**** Task input ****

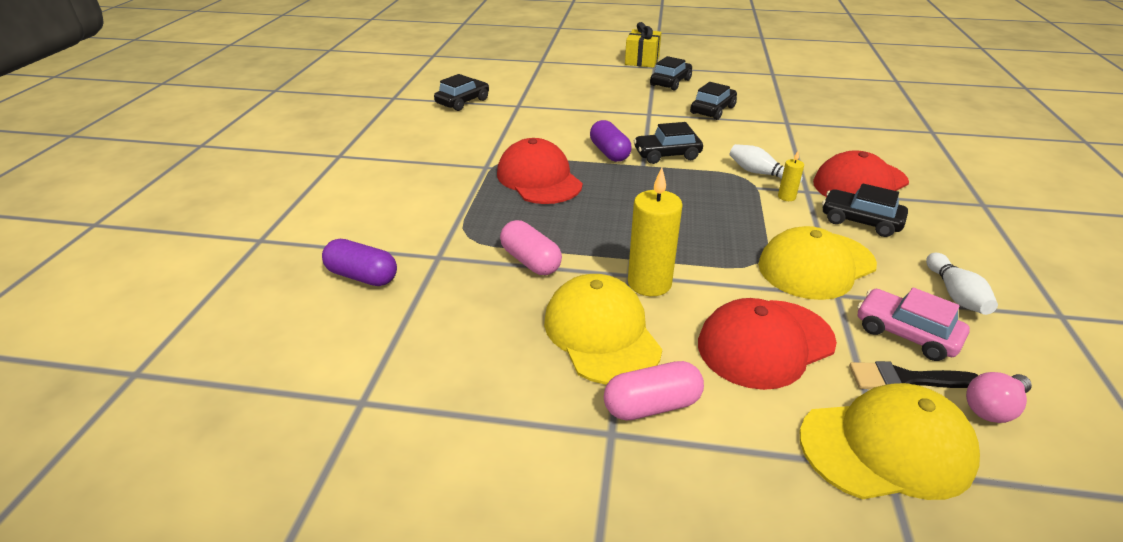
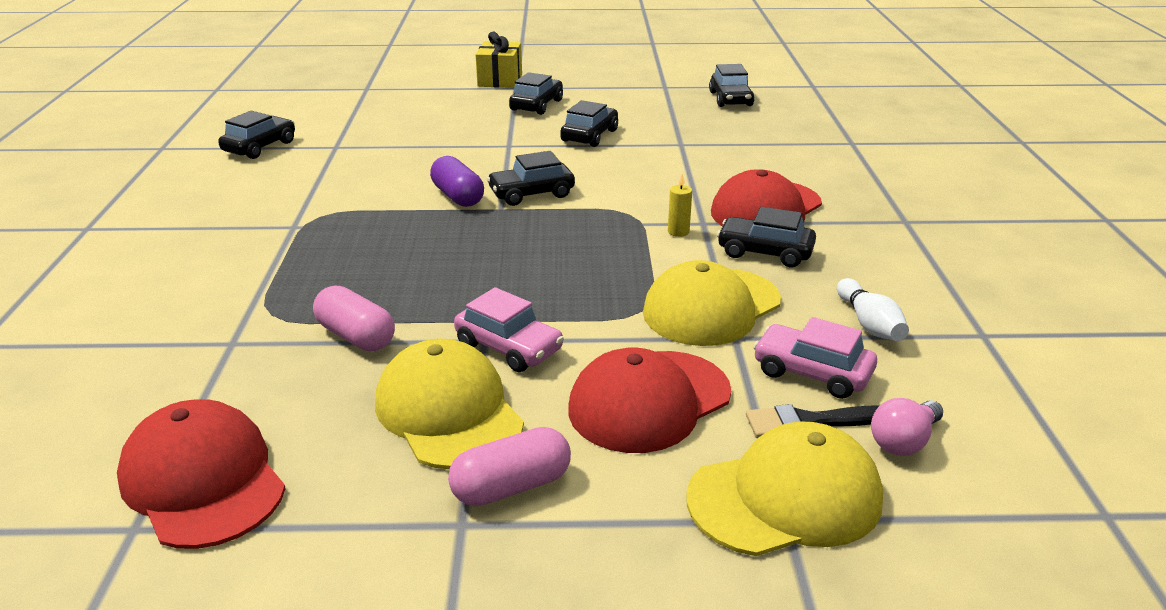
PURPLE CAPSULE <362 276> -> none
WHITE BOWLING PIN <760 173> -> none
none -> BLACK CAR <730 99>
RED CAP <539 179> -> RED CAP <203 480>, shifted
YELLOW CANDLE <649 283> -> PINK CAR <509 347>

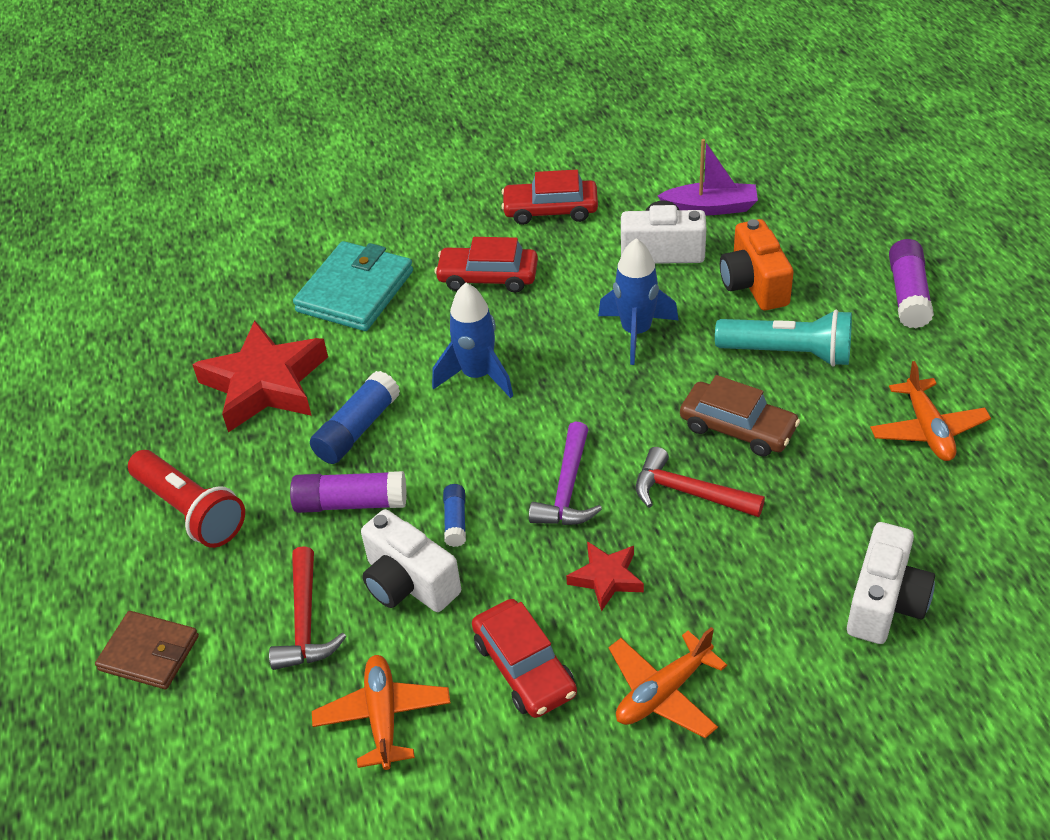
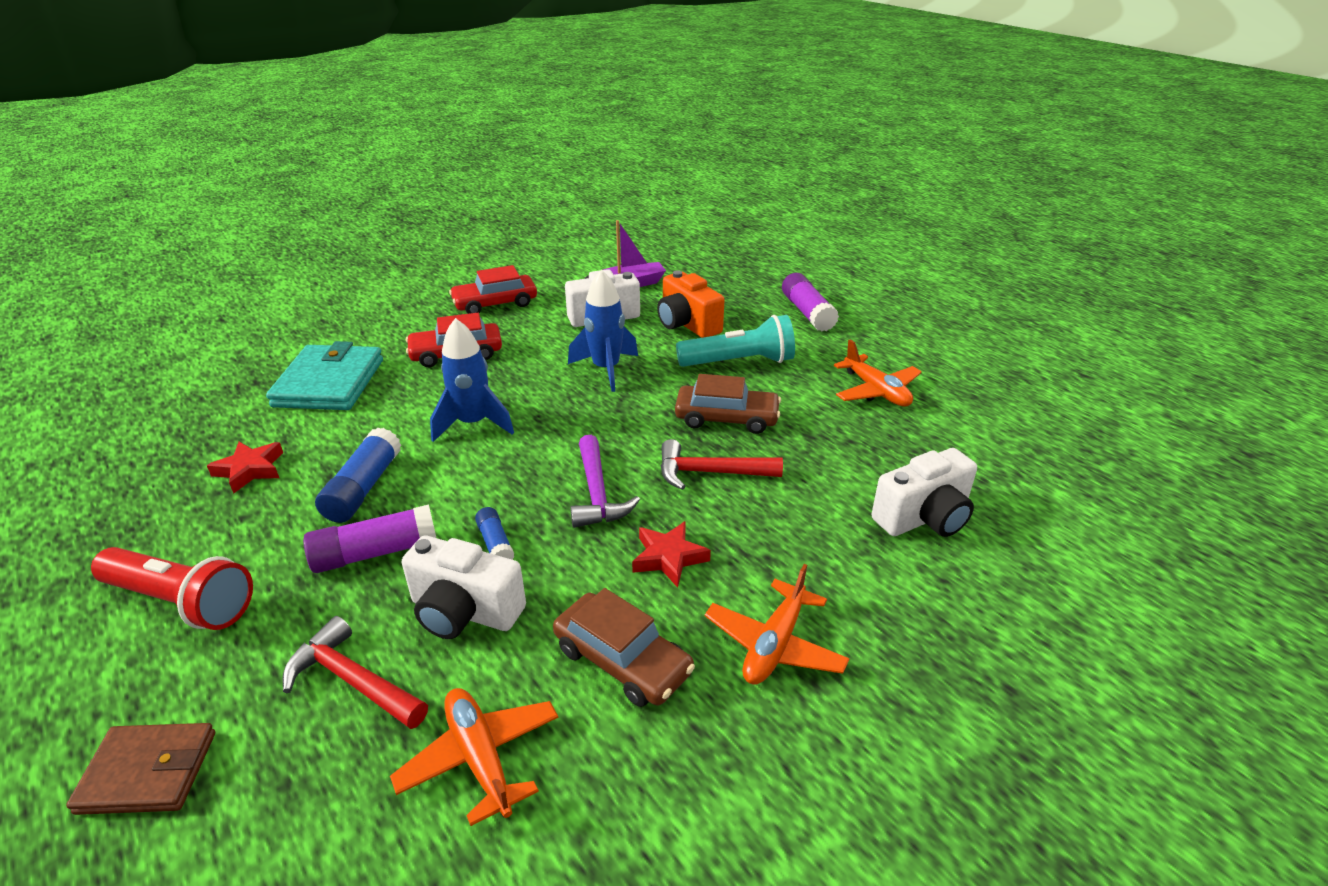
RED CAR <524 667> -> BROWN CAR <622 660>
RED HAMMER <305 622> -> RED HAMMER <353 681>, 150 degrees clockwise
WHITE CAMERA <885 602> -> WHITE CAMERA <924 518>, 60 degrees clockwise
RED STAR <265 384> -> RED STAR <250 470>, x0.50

****

_What this task involves:_
Using the records above, copy each line that contains "none".

_Task answer:_
PURPLE CAPSULE <362 276> -> none
WHITE BOWLING PIN <760 173> -> none
none -> BLACK CAR <730 99>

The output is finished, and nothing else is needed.